• What you should do:
In the records below, repeat word for word only the lines starting at the one that contains "brown robot [93,129,157,236]" and ending at the one that contains "none -> green boat [512,342,618,427]", pictures excluded.

Segment Start: Records to use

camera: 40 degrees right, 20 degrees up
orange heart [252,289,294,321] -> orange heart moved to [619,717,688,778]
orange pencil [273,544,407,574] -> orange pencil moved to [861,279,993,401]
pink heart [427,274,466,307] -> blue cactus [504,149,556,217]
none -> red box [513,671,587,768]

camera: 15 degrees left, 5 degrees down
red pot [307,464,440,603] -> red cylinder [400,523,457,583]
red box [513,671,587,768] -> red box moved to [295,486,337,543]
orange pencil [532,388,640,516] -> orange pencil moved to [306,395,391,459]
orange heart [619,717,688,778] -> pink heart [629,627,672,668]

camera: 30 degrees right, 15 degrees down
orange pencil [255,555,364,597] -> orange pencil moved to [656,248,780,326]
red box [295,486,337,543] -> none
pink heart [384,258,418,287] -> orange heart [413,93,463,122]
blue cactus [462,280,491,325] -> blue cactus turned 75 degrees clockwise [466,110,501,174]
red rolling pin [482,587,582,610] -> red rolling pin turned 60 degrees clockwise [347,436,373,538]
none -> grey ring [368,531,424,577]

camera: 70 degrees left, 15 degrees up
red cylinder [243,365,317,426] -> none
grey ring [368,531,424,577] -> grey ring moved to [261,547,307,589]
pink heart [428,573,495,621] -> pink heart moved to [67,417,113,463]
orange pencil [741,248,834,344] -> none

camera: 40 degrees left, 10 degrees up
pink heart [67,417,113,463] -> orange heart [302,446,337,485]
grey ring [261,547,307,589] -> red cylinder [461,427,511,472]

Segment End: Records to use
Segment Start: Records to use

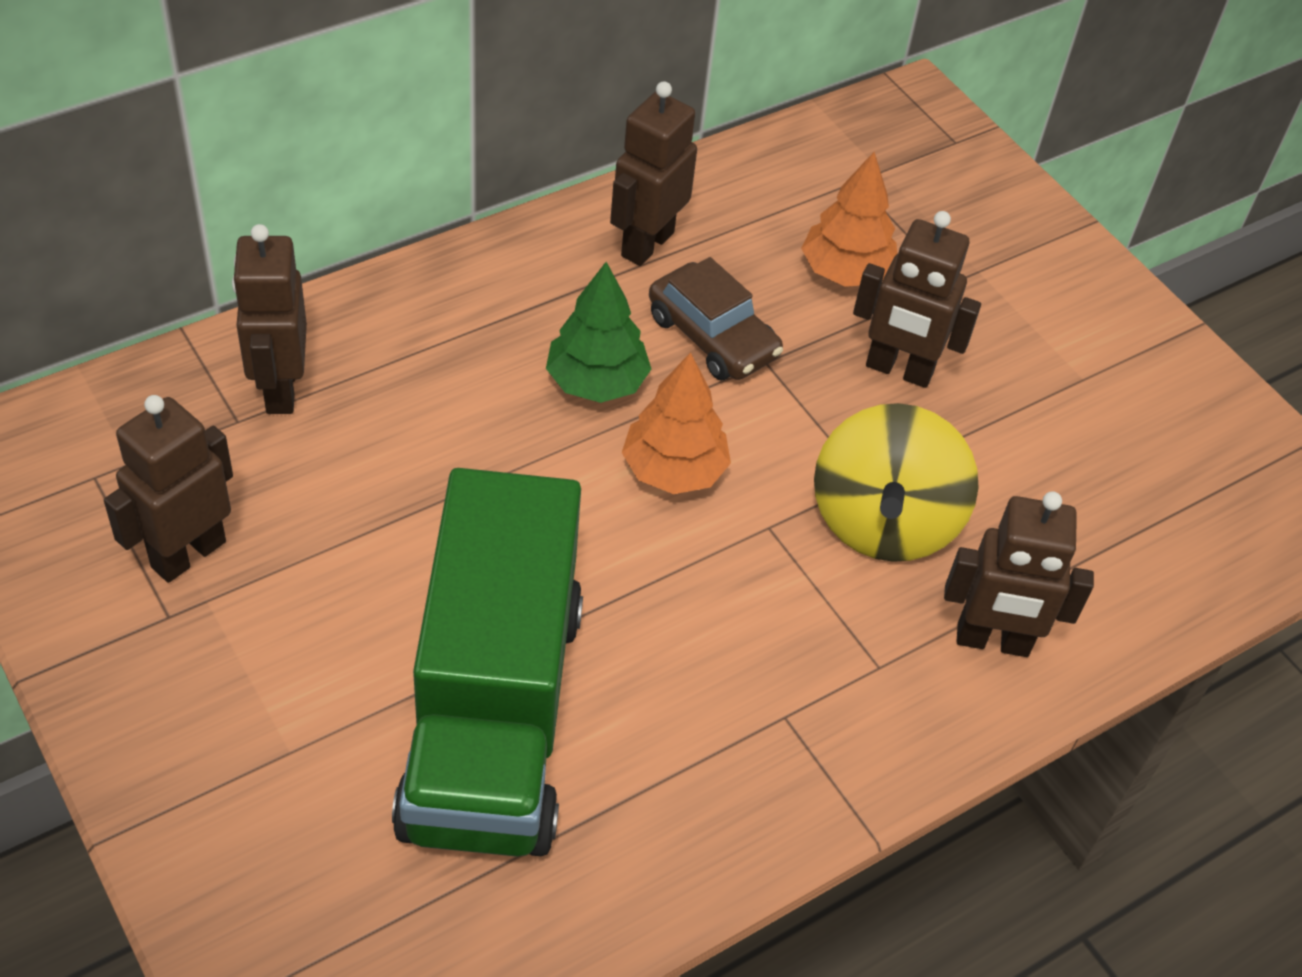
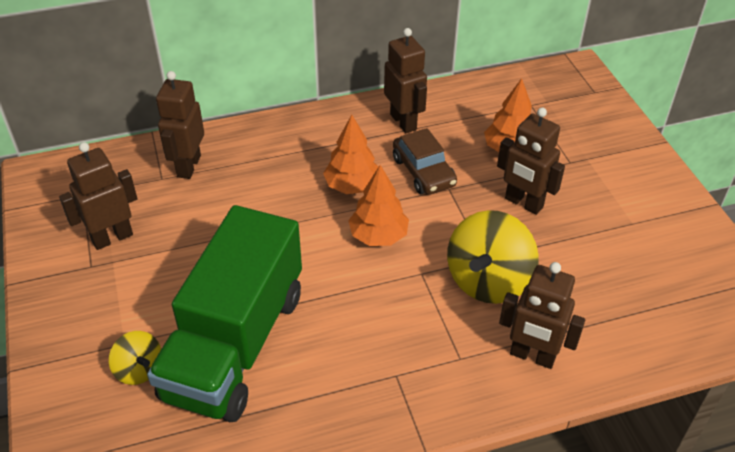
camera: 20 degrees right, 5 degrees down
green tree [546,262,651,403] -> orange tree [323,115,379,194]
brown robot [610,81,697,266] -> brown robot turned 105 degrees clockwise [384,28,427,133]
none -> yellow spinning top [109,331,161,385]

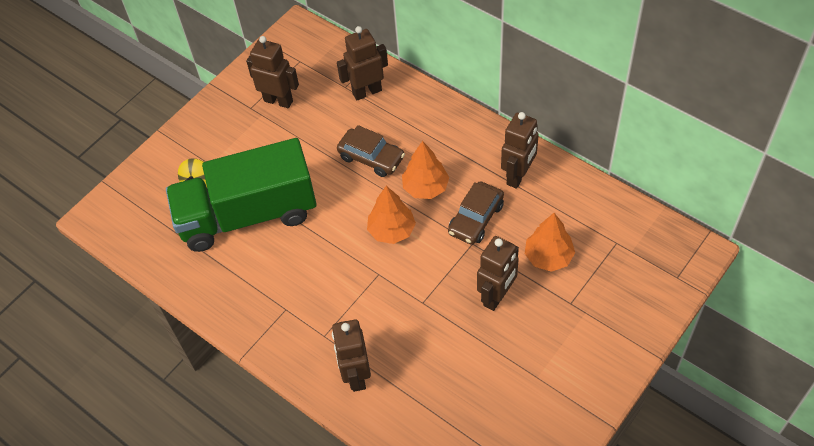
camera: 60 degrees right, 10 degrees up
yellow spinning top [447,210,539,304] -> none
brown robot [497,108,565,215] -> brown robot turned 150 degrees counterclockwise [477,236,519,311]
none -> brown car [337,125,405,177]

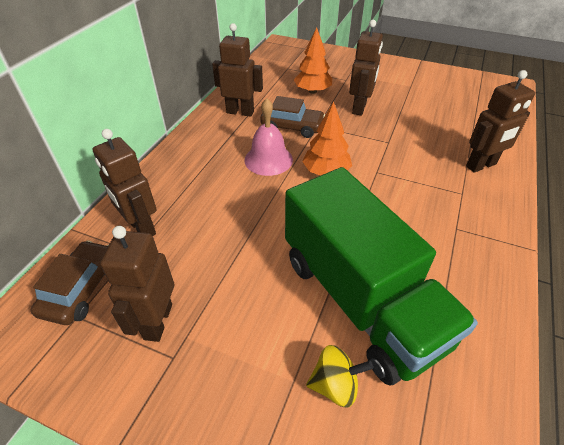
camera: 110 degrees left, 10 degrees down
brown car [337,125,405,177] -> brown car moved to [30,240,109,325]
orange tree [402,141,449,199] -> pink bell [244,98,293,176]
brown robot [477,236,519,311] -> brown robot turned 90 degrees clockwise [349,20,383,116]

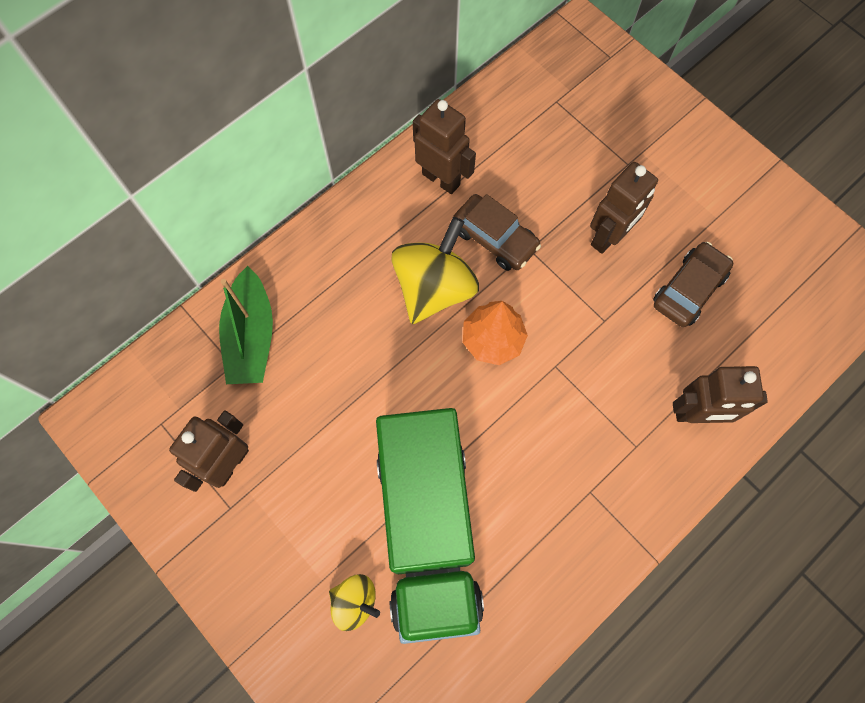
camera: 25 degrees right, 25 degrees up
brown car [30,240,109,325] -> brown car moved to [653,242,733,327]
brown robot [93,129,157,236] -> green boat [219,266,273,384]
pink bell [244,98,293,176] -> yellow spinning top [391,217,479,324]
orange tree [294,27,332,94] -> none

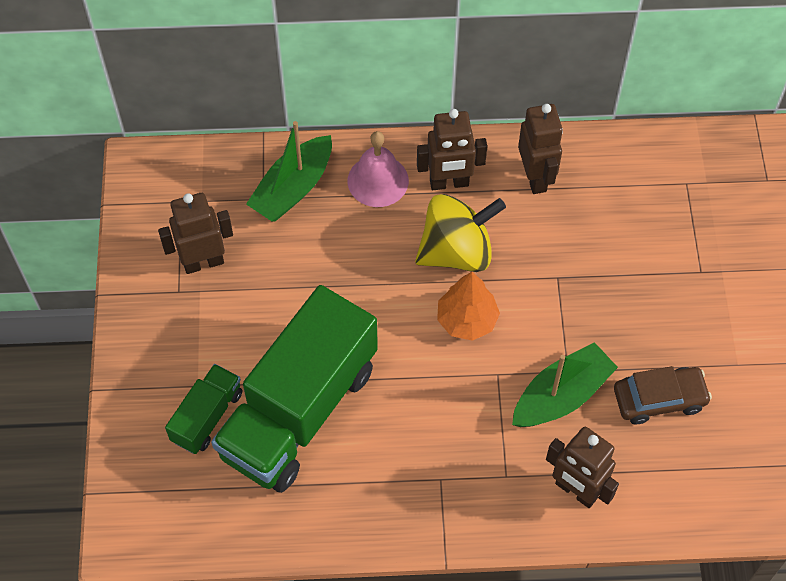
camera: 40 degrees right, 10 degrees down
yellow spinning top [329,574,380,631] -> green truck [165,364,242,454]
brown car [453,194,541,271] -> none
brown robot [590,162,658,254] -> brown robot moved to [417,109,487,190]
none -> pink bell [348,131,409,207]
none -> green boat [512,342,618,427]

Segment End: Records to use
Segment Start: Records to use

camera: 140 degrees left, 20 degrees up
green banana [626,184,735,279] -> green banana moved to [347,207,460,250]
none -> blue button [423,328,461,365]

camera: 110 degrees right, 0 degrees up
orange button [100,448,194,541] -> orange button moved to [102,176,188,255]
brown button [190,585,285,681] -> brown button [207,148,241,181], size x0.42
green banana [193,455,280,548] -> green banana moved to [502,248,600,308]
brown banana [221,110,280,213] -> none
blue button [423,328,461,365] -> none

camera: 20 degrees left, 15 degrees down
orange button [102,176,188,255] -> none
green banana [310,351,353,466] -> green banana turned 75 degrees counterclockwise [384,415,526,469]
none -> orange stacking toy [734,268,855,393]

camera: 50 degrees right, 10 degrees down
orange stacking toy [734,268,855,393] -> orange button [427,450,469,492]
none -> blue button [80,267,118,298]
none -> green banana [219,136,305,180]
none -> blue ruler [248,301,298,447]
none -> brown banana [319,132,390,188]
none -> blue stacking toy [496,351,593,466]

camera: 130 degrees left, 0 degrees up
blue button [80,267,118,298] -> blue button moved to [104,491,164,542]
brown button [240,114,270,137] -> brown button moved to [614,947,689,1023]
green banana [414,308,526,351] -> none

Segment End: Records to use

• Written solution:
brown robot [93,129,157,236] -> green boat [219,266,273,384]
pink bell [244,98,293,176] -> yellow spinning top [391,217,479,324]
orange tree [294,27,332,94] -> none

camera: 40 degrees right, 10 degrees down
yellow spinning top [329,574,380,631] -> green truck [165,364,242,454]
brown car [453,194,541,271] -> none
brown robot [590,162,658,254] -> brown robot moved to [417,109,487,190]
none -> pink bell [348,131,409,207]
none -> green boat [512,342,618,427]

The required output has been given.